DATA LISTING »
★ ★ ★
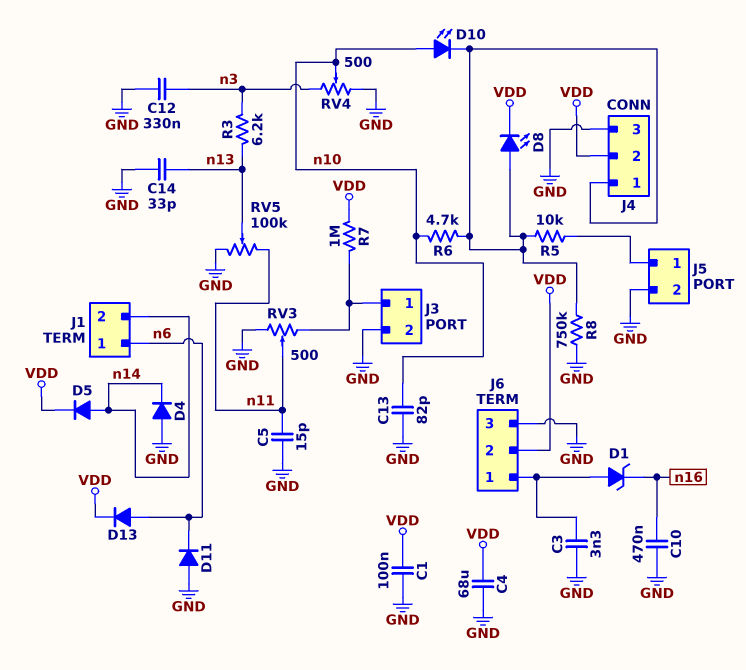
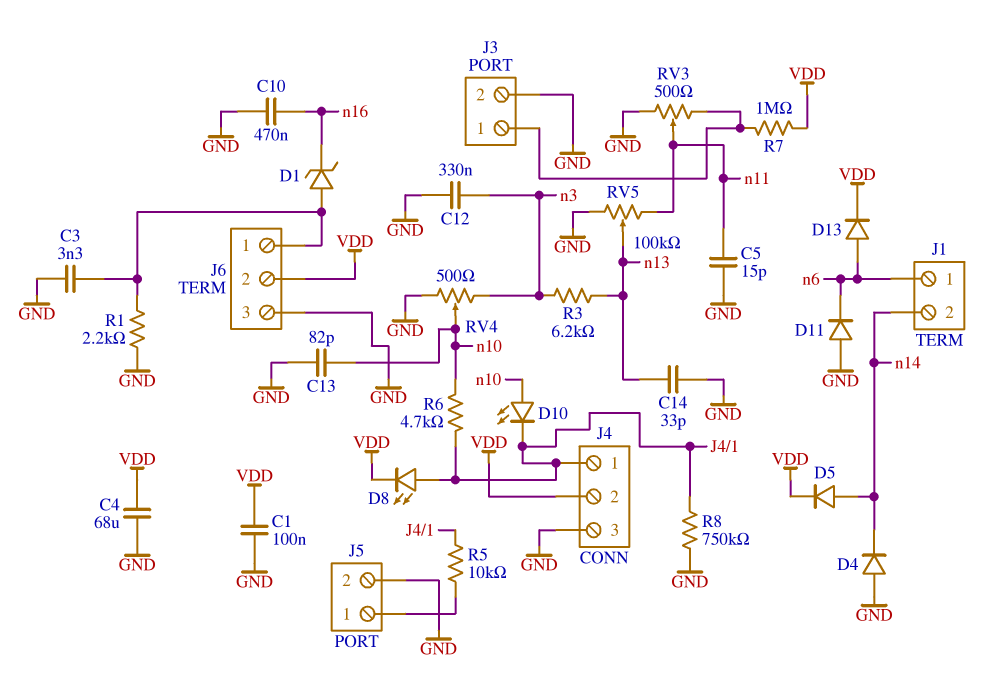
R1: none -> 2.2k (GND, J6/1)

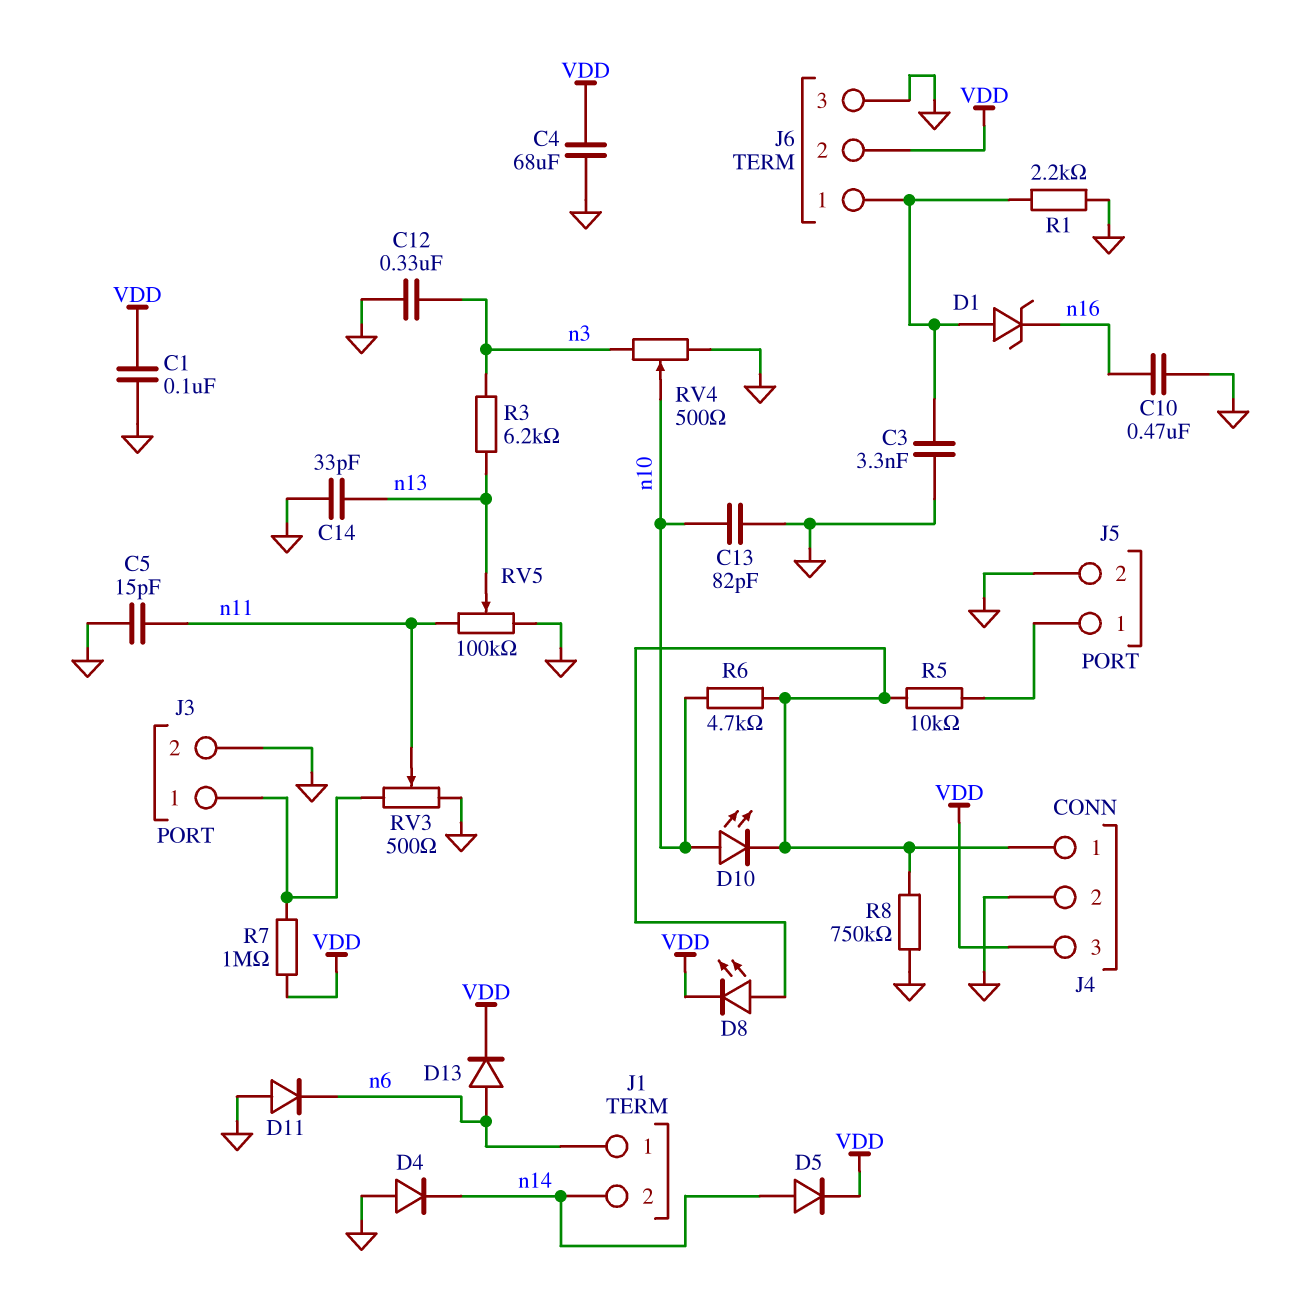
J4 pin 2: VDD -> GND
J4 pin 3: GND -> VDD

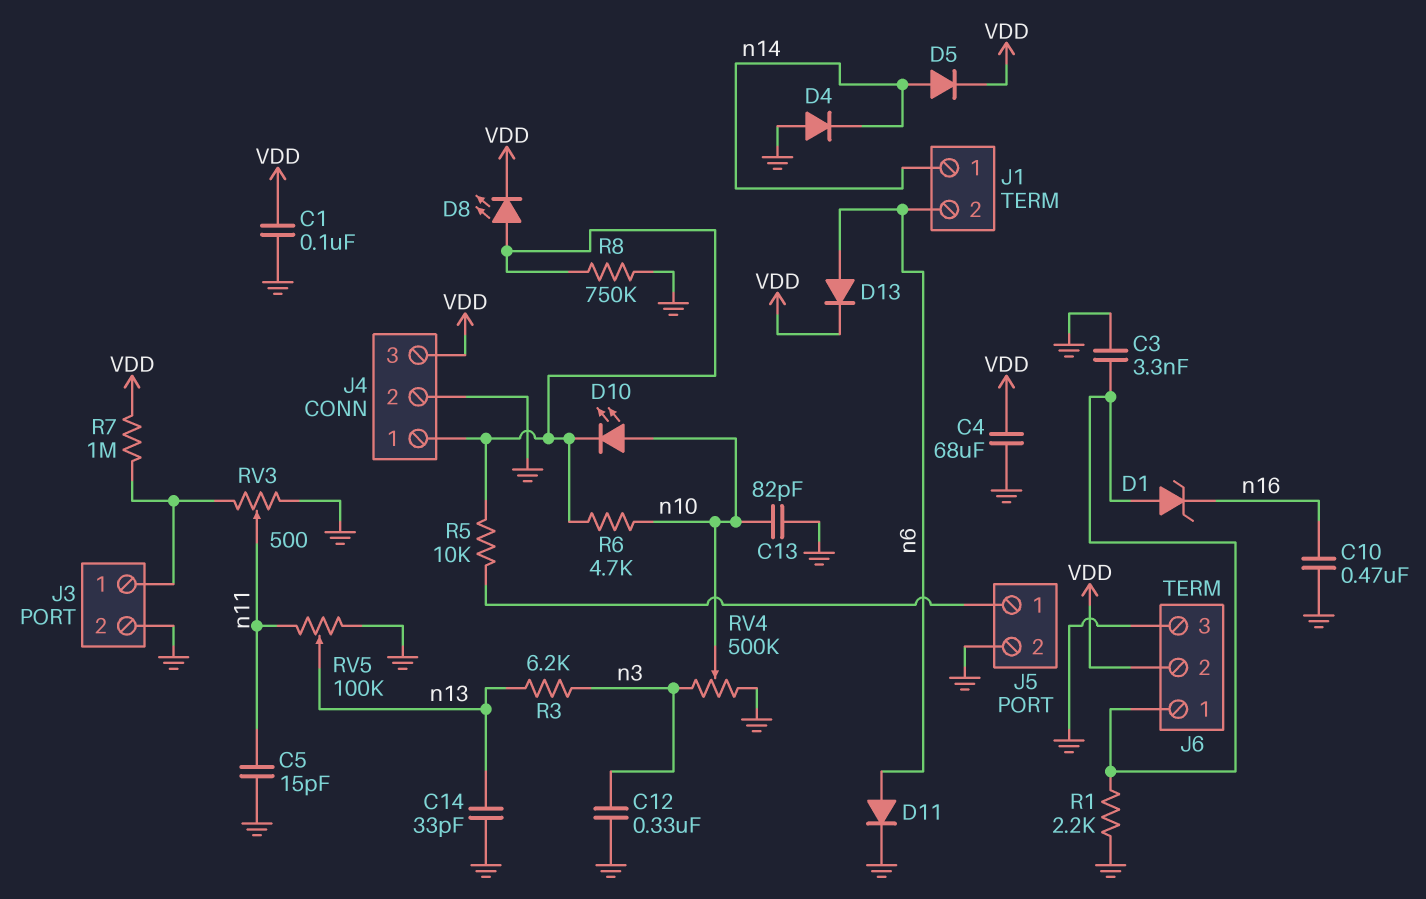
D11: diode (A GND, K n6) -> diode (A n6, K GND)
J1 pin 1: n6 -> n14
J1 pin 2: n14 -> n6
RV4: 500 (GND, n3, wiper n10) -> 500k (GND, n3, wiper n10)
★ ★ ★
EXERCISE GOAL » Can you restate all the records above word for word while dropping the pictures?

ANSWER SECTION »
R1: none -> 2.2k (GND, J6/1)

J4 pin 2: VDD -> GND
J4 pin 3: GND -> VDD

D11: diode (A GND, K n6) -> diode (A n6, K GND)
J1 pin 1: n6 -> n14
J1 pin 2: n14 -> n6
RV4: 500 (GND, n3, wiper n10) -> 500k (GND, n3, wiper n10)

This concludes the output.